(Data extracted from a collection)
##########

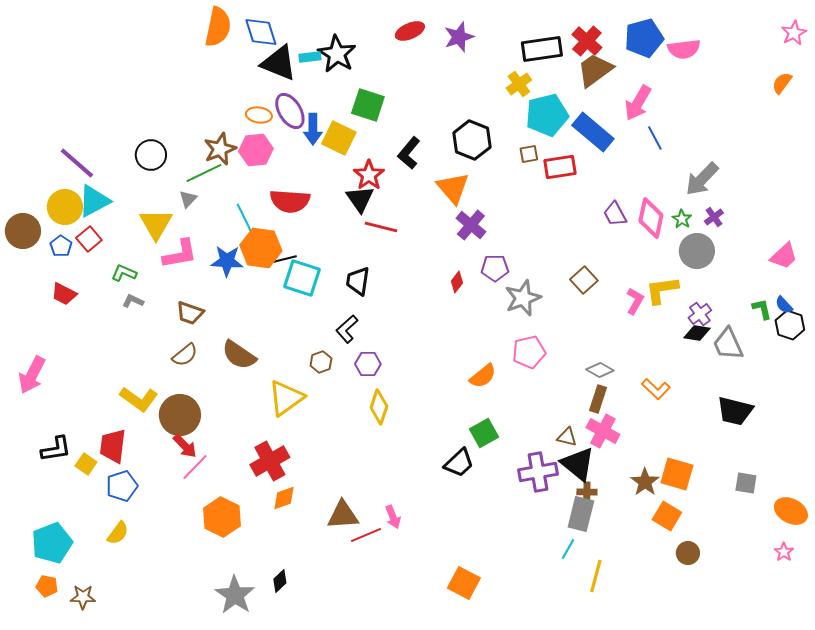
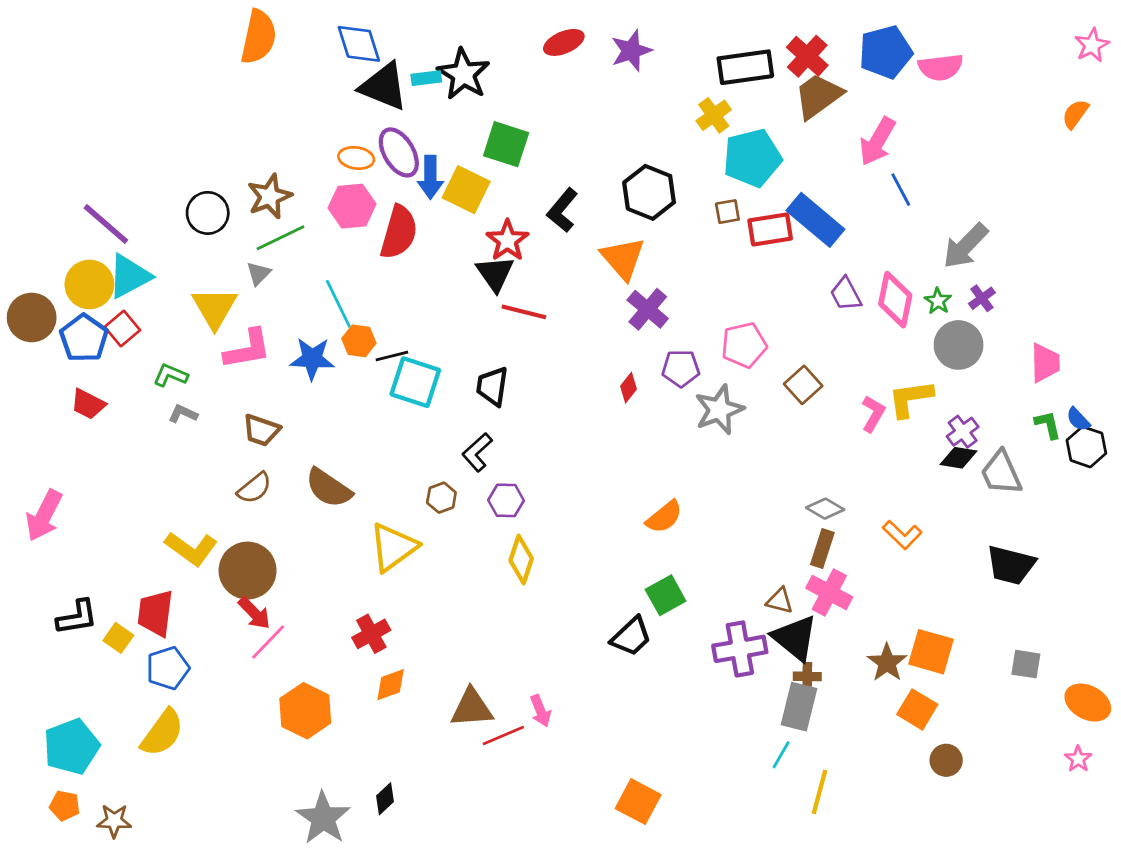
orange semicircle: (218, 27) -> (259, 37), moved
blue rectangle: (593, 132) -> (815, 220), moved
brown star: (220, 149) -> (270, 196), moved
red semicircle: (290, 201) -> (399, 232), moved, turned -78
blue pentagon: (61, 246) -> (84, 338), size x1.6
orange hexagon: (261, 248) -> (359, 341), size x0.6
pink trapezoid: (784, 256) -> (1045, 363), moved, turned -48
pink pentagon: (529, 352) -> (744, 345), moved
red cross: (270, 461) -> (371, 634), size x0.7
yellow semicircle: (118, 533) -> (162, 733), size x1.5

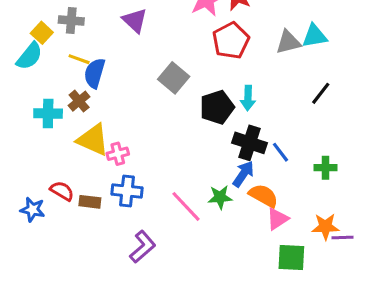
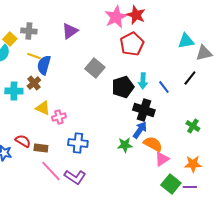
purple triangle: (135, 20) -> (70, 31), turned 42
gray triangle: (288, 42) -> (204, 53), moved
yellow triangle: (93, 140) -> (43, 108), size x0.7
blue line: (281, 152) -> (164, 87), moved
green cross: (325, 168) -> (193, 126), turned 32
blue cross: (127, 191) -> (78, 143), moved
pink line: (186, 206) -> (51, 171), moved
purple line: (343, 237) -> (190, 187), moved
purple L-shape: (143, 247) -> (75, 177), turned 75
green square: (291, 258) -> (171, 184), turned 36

##########

— Work item —
Please transcribe the lines from the one containing "pink line: (186, 206) -> (51, 171), moved" through the last line of the records. Include both ends and nothing else.

— Solution for this task —
pink line: (186, 206) -> (51, 171), moved
purple line: (343, 237) -> (190, 187), moved
purple L-shape: (143, 247) -> (75, 177), turned 75
green square: (291, 258) -> (171, 184), turned 36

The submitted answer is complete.